───── Supplied data

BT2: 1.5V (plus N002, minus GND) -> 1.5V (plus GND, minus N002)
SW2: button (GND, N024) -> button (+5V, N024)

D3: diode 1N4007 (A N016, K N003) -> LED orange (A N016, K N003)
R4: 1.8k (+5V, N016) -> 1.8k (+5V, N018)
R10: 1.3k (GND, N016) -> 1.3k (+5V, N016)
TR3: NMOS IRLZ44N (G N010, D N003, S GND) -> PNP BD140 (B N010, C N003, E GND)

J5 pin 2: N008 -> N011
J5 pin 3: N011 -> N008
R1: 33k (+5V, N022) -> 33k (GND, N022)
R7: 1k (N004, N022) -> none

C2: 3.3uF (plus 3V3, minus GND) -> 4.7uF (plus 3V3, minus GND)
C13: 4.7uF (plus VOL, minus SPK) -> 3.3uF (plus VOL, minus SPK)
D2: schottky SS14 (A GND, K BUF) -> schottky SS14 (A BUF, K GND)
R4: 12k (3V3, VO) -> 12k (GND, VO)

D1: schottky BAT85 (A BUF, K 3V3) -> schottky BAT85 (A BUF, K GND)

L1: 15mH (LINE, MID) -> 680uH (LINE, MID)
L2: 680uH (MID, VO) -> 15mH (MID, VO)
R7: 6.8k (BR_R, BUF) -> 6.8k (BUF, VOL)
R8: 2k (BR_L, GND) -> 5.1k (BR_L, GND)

──────────

Your task = The whole of the data must be given again, exactly as shown.

Task output =
BT2: 1.5V (plus N002, minus GND) -> 1.5V (plus GND, minus N002)
SW2: button (GND, N024) -> button (+5V, N024)

D3: diode 1N4007 (A N016, K N003) -> LED orange (A N016, K N003)
R4: 1.8k (+5V, N016) -> 1.8k (+5V, N018)
R10: 1.3k (GND, N016) -> 1.3k (+5V, N016)
TR3: NMOS IRLZ44N (G N010, D N003, S GND) -> PNP BD140 (B N010, C N003, E GND)

J5 pin 2: N008 -> N011
J5 pin 3: N011 -> N008
R1: 33k (+5V, N022) -> 33k (GND, N022)
R7: 1k (N004, N022) -> none

C2: 3.3uF (plus 3V3, minus GND) -> 4.7uF (plus 3V3, minus GND)
C13: 4.7uF (plus VOL, minus SPK) -> 3.3uF (plus VOL, minus SPK)
D2: schottky SS14 (A GND, K BUF) -> schottky SS14 (A BUF, K GND)
R4: 12k (3V3, VO) -> 12k (GND, VO)

D1: schottky BAT85 (A BUF, K 3V3) -> schottky BAT85 (A BUF, K GND)

L1: 15mH (LINE, MID) -> 680uH (LINE, MID)
L2: 680uH (MID, VO) -> 15mH (MID, VO)
R7: 6.8k (BR_R, BUF) -> 6.8k (BUF, VOL)
R8: 2k (BR_L, GND) -> 5.1k (BR_L, GND)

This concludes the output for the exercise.